- _RAW DATA_

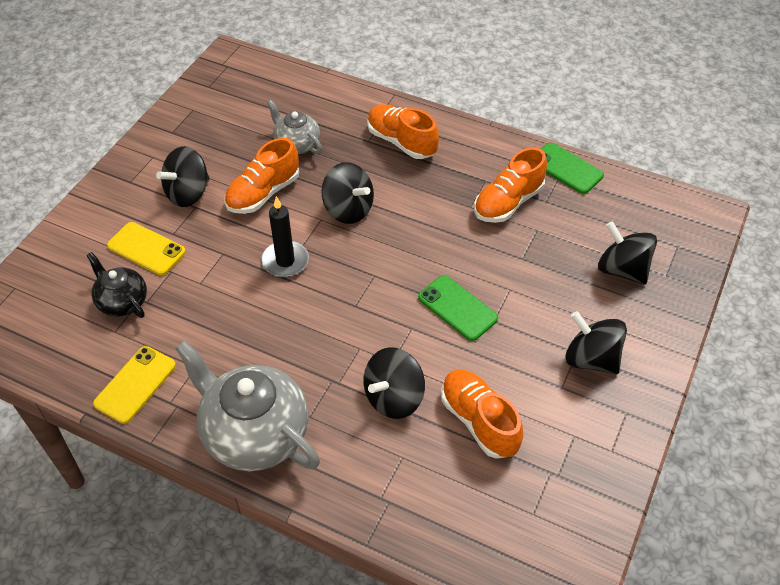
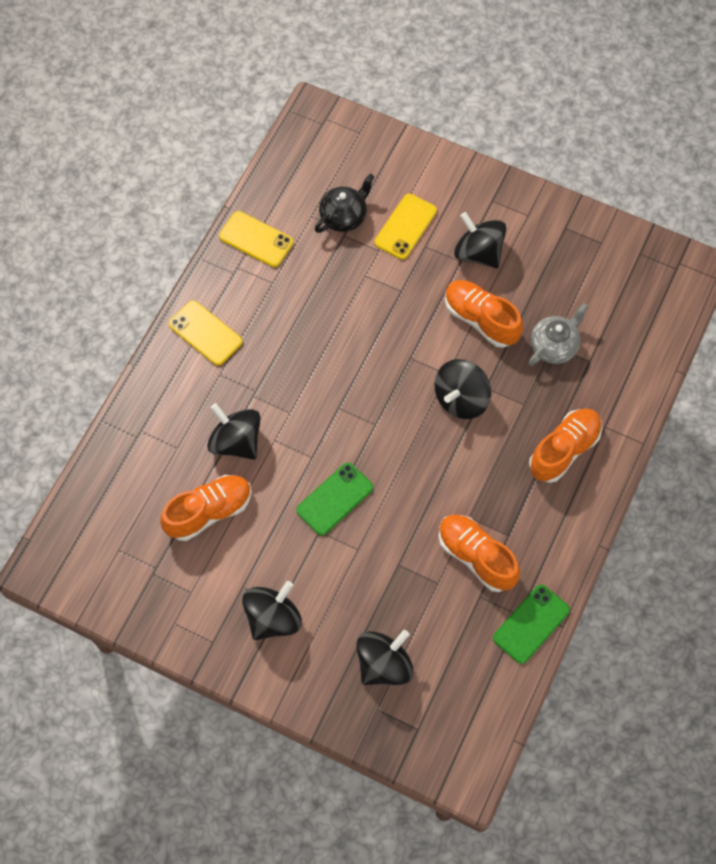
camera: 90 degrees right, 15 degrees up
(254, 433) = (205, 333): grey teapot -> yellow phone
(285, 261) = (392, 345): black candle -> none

...

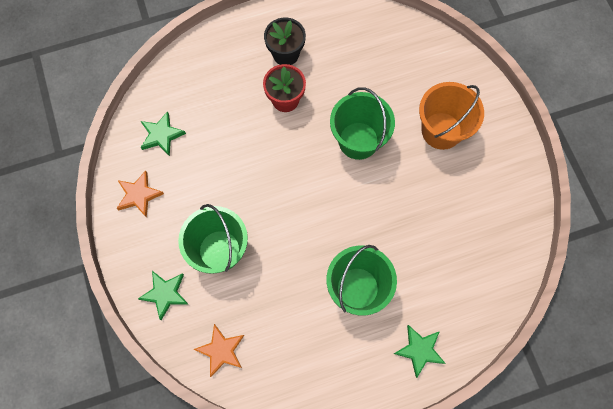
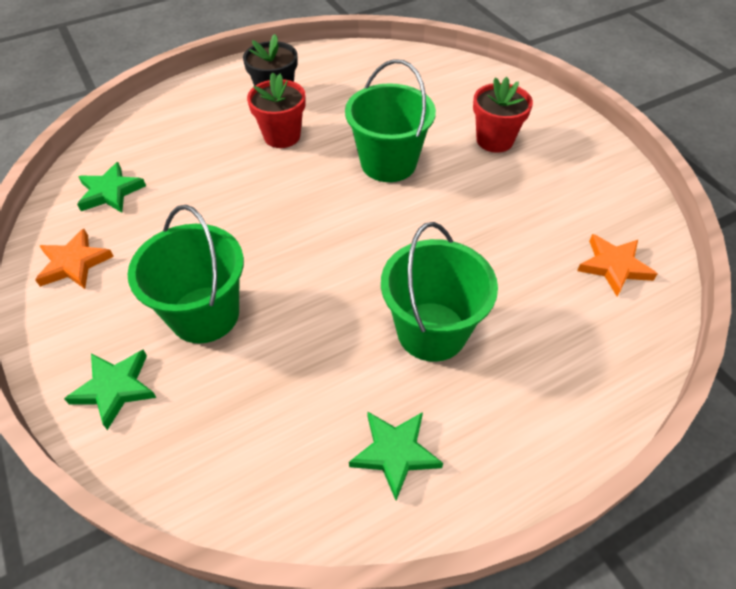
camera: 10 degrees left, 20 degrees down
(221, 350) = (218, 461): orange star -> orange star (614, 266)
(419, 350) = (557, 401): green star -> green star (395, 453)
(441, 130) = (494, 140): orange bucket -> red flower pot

* * *

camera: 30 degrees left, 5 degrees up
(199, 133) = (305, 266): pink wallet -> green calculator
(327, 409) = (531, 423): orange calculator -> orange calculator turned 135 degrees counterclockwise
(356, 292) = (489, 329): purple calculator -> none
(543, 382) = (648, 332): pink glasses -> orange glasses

- _EXERCISE INSTRUCTIONS_
Beginning with the line holding "camera: 90 degrees right, 15 degrees up" and ending with the line holding "(285, 261) = (392, 345): black candle -> none", write out the stretch of material above exactly; add no further lines.

- _PROBLEM SOLUTION_
camera: 90 degrees right, 15 degrees up
(254, 433) = (205, 333): grey teapot -> yellow phone
(285, 261) = (392, 345): black candle -> none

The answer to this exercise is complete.